Show each line below that contains the string "grace".
■ ■ ■ ■
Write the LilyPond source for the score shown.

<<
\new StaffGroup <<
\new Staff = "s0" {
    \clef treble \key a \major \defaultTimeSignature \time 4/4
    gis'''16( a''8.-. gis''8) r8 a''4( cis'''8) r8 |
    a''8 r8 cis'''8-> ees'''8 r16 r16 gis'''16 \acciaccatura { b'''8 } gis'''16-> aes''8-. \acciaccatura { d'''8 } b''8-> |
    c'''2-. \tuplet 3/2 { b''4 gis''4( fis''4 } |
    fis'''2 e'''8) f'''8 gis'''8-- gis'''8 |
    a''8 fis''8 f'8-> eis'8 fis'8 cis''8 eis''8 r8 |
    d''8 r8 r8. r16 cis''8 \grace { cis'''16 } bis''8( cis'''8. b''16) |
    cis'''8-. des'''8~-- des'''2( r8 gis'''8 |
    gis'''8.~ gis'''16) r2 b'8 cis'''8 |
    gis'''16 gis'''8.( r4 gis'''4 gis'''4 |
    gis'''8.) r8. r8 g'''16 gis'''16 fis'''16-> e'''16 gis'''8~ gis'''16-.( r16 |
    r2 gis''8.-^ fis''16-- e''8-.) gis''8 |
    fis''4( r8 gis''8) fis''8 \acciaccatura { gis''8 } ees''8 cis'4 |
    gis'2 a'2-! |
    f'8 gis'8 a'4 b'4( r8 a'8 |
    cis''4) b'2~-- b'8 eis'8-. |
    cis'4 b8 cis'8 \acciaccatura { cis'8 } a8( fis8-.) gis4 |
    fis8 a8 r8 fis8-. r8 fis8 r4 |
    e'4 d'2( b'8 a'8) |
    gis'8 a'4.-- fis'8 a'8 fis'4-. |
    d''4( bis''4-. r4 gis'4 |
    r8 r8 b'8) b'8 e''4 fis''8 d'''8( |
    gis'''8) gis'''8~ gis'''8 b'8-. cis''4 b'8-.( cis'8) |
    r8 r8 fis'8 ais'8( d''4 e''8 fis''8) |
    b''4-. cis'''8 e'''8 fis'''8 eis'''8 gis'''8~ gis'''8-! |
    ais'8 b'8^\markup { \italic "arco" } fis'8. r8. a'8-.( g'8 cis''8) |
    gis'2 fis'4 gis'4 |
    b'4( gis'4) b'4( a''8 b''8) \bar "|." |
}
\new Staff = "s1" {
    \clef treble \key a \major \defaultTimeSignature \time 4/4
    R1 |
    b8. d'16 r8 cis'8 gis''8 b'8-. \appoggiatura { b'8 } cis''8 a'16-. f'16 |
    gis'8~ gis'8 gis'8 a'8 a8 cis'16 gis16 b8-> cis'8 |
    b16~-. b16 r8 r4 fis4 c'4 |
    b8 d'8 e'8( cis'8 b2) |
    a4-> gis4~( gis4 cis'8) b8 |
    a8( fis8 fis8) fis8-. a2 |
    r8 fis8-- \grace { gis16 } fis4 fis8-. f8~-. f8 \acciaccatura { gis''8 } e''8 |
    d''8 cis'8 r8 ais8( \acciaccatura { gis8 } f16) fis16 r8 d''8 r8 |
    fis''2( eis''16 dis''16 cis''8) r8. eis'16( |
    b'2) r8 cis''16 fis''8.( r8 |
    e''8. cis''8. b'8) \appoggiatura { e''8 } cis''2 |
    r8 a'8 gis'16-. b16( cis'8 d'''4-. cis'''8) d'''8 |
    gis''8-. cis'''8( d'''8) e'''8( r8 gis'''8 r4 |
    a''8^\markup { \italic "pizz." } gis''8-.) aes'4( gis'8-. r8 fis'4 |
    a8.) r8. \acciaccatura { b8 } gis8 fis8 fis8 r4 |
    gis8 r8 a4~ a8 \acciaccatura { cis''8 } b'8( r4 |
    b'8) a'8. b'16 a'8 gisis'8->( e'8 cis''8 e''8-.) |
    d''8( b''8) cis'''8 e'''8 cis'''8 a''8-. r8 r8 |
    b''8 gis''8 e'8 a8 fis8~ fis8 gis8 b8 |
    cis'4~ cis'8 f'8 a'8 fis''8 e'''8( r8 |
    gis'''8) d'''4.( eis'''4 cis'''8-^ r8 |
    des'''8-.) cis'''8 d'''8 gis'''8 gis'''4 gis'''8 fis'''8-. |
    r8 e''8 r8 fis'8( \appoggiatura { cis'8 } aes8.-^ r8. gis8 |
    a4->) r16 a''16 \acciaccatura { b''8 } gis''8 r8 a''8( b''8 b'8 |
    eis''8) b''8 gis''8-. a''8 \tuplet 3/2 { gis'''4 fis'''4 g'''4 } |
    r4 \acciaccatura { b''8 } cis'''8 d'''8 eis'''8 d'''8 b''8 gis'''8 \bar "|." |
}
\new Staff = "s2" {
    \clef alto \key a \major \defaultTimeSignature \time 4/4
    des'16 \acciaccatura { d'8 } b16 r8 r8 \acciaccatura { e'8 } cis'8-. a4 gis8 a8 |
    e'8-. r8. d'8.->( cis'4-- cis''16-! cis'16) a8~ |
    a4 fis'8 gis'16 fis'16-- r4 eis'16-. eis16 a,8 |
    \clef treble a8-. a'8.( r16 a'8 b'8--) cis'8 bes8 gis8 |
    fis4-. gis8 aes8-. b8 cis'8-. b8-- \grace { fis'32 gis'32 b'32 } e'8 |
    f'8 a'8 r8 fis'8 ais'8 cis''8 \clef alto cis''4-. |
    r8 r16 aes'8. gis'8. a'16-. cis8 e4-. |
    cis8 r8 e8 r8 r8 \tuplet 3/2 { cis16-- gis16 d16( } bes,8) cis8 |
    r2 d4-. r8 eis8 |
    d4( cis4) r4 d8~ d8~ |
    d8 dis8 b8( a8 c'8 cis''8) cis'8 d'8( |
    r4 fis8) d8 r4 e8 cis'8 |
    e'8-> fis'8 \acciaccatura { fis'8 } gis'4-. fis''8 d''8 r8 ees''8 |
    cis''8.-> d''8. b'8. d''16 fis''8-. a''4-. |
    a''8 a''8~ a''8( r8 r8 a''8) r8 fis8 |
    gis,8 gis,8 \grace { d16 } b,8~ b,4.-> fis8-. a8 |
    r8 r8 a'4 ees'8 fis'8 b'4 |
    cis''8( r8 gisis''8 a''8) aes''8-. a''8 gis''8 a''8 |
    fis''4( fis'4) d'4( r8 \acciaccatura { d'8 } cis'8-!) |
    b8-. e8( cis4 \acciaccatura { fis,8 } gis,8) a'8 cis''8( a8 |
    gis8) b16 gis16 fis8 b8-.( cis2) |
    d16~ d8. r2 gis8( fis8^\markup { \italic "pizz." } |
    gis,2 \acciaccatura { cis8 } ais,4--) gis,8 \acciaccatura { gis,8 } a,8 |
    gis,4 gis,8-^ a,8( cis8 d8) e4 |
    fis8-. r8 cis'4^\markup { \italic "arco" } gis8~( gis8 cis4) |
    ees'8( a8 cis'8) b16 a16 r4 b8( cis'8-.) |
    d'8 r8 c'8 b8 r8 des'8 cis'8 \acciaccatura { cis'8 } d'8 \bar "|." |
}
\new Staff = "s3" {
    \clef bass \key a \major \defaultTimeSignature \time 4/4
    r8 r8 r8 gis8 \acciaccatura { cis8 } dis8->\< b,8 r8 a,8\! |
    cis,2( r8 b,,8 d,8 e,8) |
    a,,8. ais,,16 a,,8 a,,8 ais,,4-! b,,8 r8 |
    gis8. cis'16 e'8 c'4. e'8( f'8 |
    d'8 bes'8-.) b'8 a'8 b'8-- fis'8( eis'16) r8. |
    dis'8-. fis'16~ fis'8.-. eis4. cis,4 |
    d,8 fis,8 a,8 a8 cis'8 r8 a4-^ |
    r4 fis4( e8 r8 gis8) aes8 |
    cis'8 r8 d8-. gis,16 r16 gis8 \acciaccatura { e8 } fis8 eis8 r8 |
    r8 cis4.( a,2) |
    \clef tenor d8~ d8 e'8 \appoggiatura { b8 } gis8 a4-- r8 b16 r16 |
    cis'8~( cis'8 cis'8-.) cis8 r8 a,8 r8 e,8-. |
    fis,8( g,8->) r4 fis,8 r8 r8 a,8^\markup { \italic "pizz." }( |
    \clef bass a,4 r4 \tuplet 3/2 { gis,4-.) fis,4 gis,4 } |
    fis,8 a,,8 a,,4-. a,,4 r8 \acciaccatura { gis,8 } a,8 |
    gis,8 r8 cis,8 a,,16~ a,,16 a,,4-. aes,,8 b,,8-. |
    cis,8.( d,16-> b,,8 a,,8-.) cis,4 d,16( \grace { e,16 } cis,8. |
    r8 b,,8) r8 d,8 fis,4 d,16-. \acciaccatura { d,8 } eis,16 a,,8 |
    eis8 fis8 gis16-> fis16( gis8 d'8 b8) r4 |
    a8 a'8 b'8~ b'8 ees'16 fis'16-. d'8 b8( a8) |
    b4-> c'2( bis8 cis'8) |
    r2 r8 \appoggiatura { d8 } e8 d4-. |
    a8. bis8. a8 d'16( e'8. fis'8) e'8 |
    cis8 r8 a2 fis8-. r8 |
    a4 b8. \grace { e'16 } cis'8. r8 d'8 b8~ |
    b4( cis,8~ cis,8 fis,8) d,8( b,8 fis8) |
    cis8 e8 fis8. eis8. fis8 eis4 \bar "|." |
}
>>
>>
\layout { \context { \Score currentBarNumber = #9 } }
■ ■ ■ ■
* The completed task:
    d''8 r8 r8. r16 cis''8 \grace { cis'''16 } bis''8( cis'''8. b''16) |
    r8 fis8-- \grace { gis16 } fis4 fis8-. f8~-. f8 \acciaccatura { gis''8 } e''8 |
    fis4-. gis8 aes8-. b8 cis'8-. b8-- \grace { fis'32 gis'32 b'32 } e'8 |
    gis,8 gis,8 \grace { d16 } b,8~ b,4.-> fis8-. a8 |
    cis,8.( d,16-> b,,8 a,,8-.) cis,4 d,16( \grace { e,16 } cis,8. |
    a4 b8. \grace { e'16 } cis'8. r8 d'8 b8~ |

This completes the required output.